WHAT IS EXPECTED: Reproduce word for word the lines between those holding "camera: 50 degrees right, 5 degrees down" and "glue stick/green 516, 118, 627, 184 -> none", inclusive, and nothing else from the data below.

DATA EXCERPTS:
______________________________

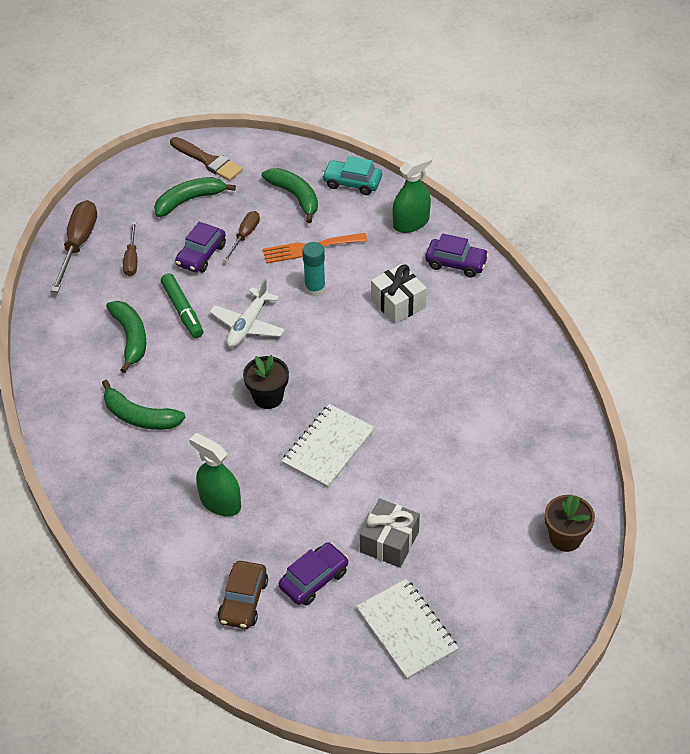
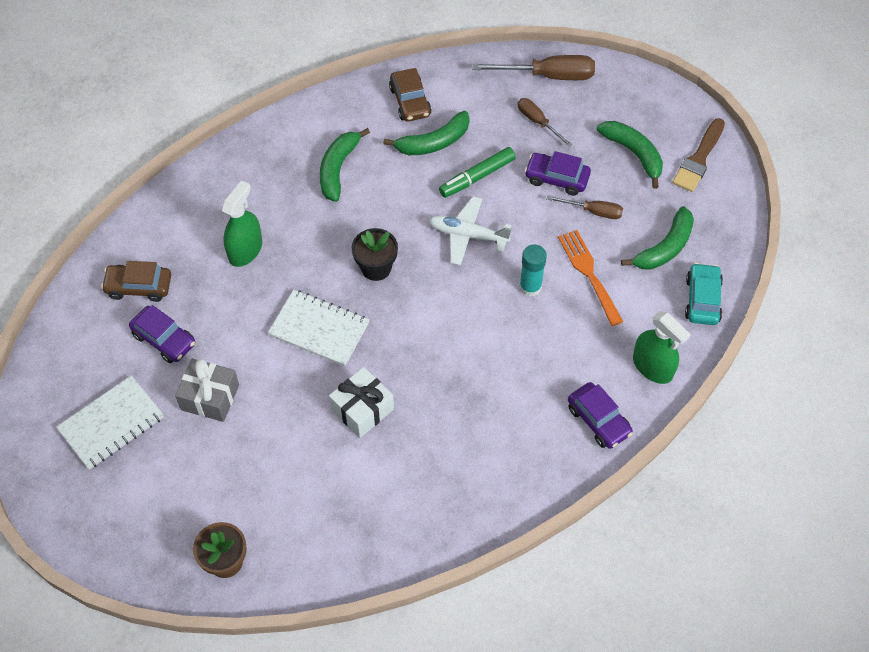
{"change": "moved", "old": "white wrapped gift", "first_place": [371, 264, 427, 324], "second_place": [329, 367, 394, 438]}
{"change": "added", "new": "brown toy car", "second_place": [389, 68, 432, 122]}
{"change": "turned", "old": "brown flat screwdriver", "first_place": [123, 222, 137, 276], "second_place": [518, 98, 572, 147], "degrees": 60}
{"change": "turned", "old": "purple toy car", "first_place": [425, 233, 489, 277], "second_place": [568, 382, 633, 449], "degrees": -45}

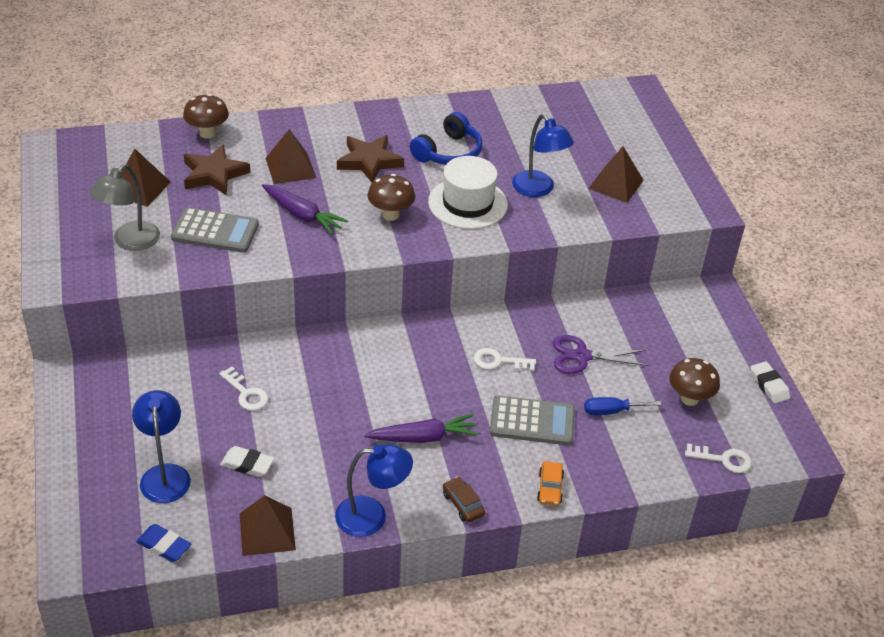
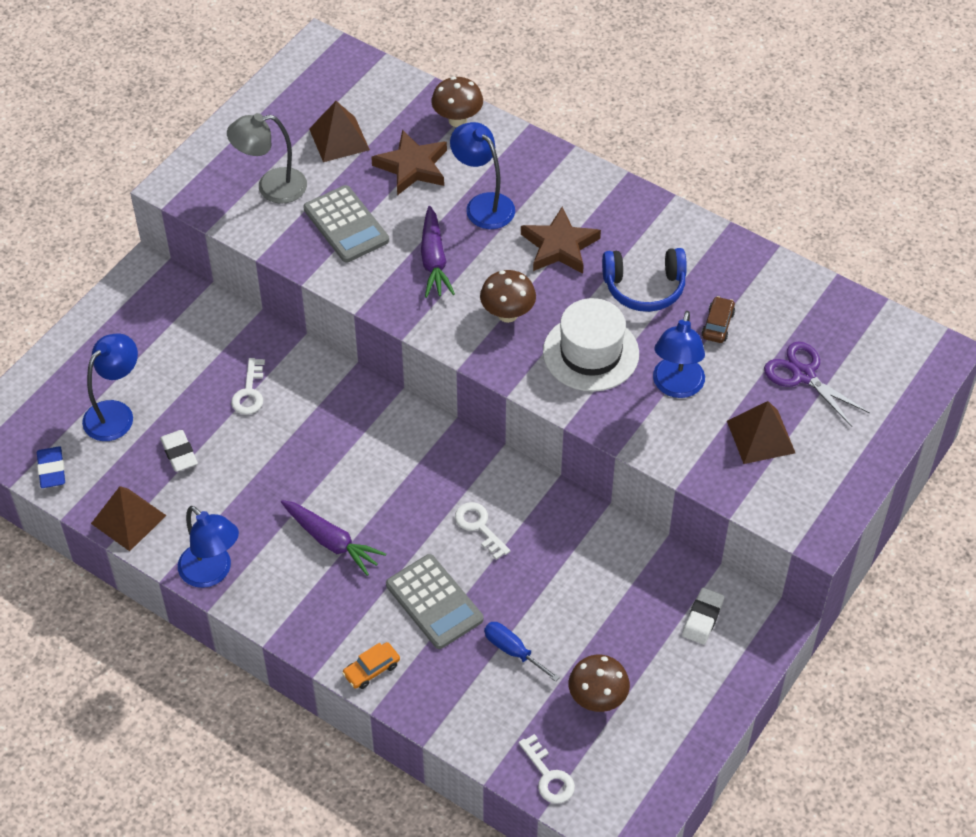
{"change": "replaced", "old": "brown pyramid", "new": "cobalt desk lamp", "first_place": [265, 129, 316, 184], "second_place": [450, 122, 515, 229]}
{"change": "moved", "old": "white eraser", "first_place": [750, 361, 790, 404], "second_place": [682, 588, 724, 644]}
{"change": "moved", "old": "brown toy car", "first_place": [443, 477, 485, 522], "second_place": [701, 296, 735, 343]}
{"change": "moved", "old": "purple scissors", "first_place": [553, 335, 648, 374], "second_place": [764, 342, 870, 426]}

______________________________

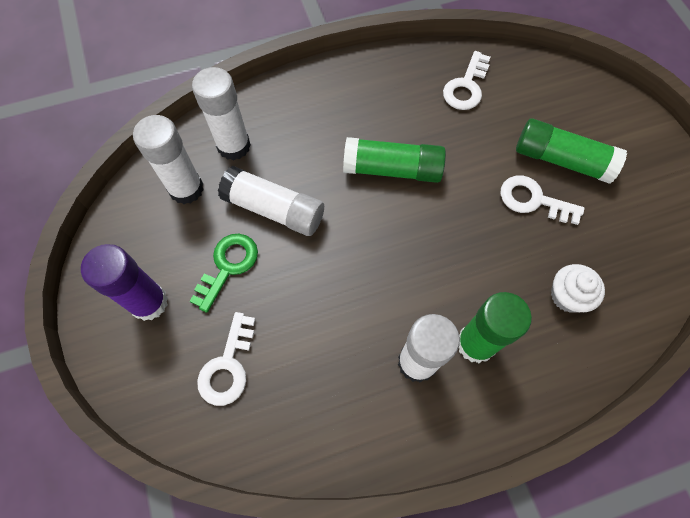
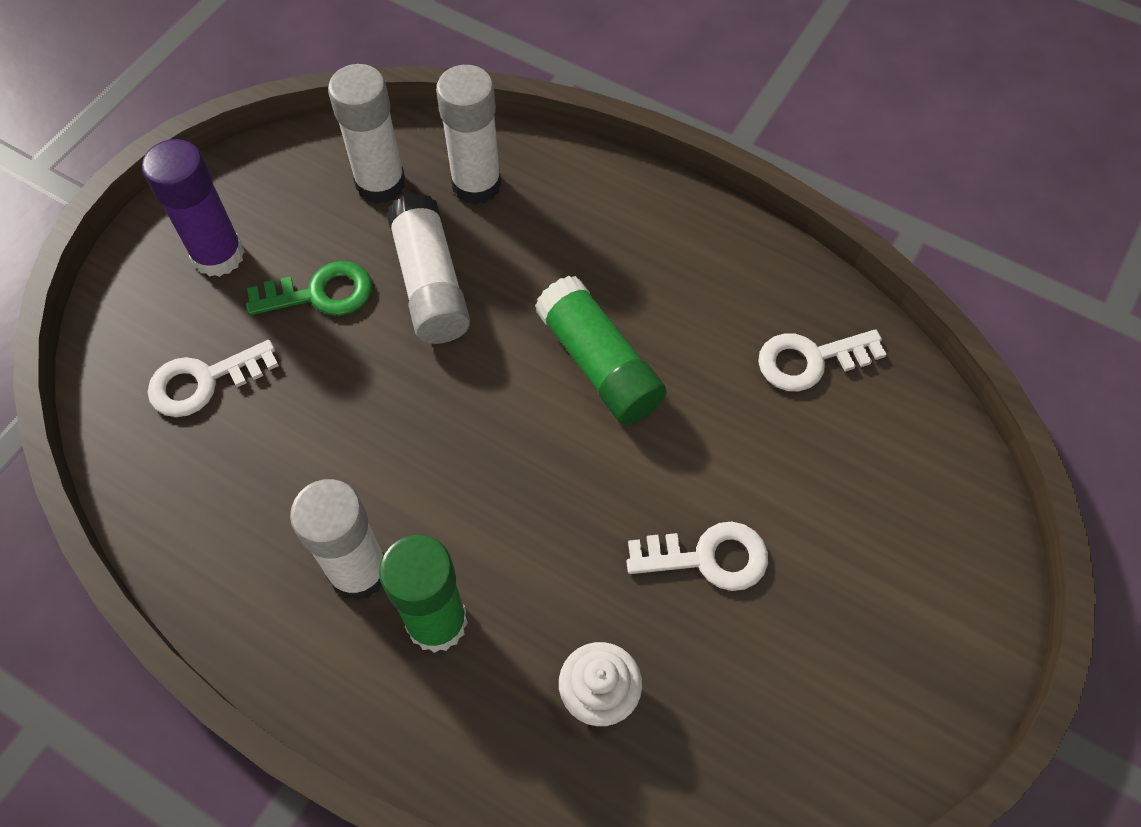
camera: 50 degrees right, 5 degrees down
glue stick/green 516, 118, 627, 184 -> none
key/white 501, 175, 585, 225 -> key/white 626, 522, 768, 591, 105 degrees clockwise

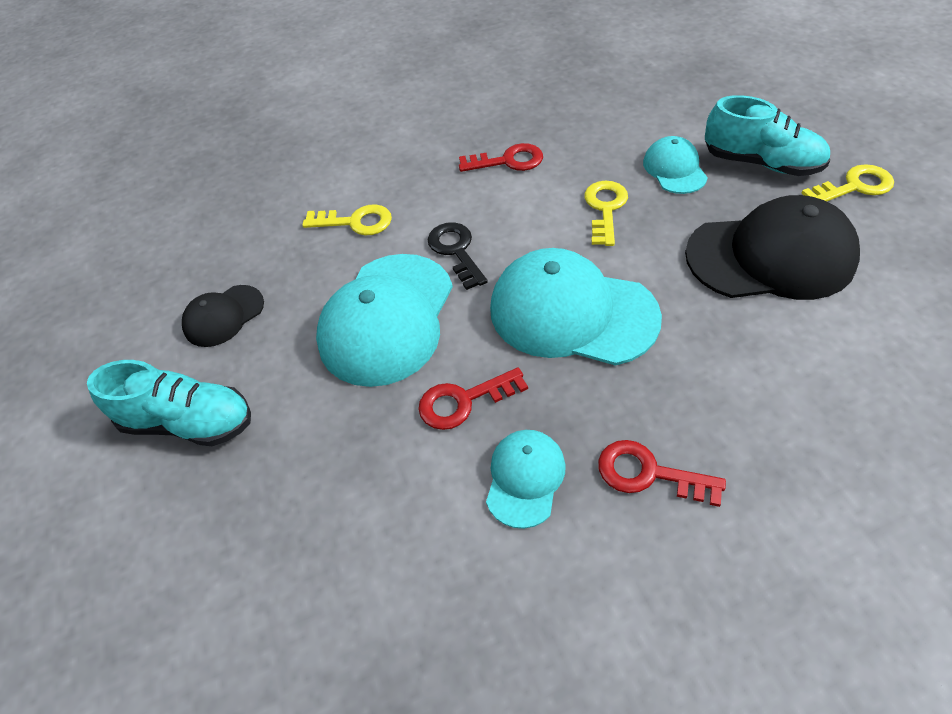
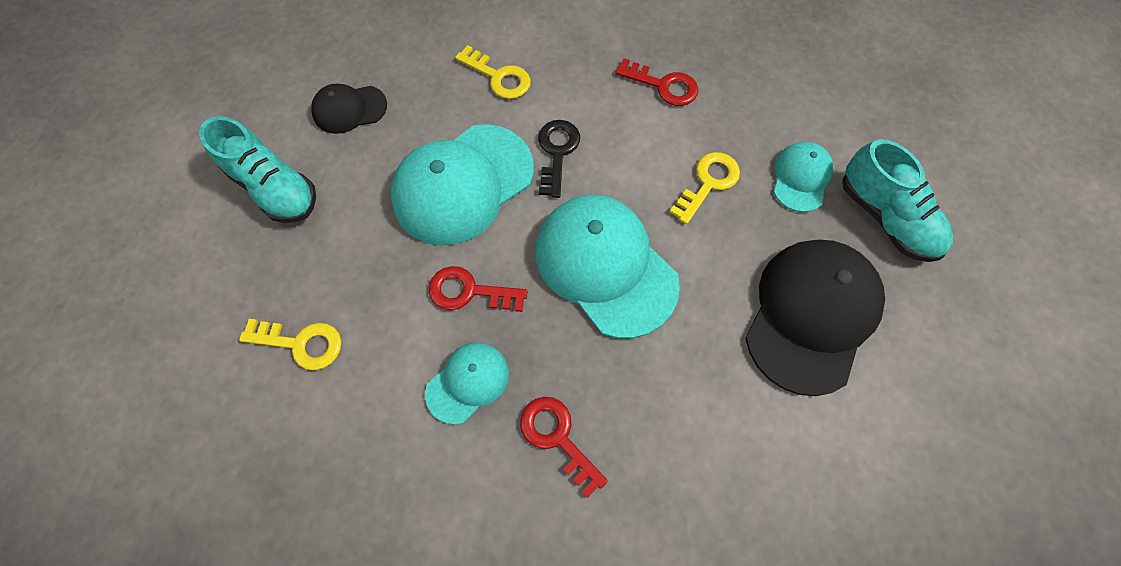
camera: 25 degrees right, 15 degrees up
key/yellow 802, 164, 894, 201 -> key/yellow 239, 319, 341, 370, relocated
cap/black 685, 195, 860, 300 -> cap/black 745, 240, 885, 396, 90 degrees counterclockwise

______________________________

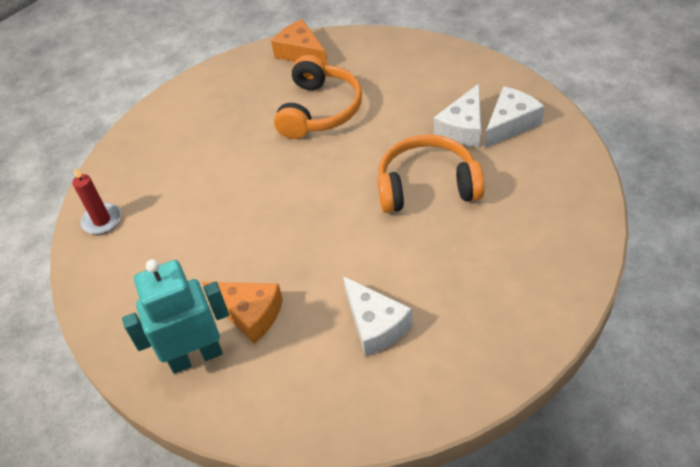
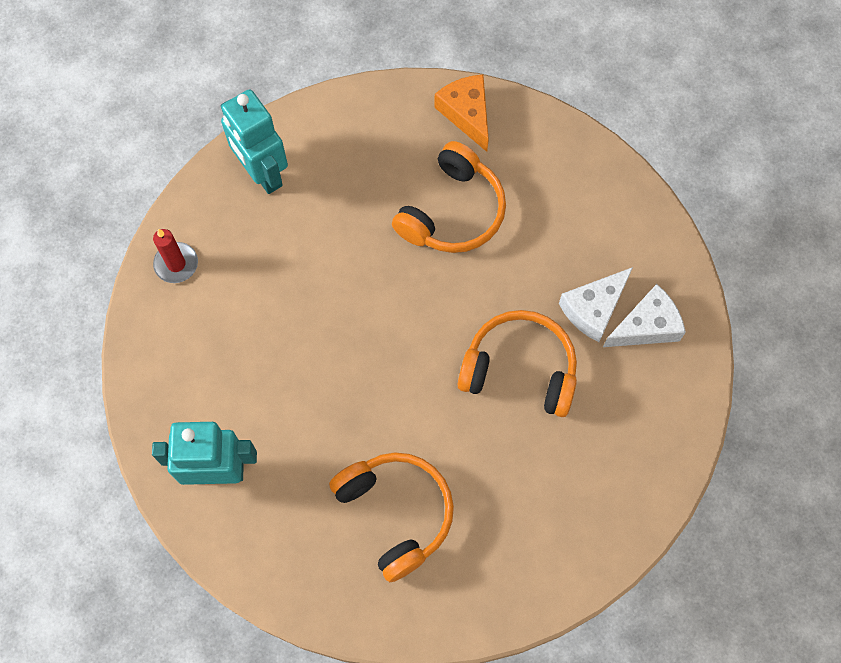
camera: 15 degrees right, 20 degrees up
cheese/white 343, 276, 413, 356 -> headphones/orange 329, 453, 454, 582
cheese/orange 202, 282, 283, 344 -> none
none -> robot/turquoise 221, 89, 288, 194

______________________________

YOUR SOLUTION:
camera: 50 degrees right, 5 degrees down
glue stick/green 516, 118, 627, 184 -> none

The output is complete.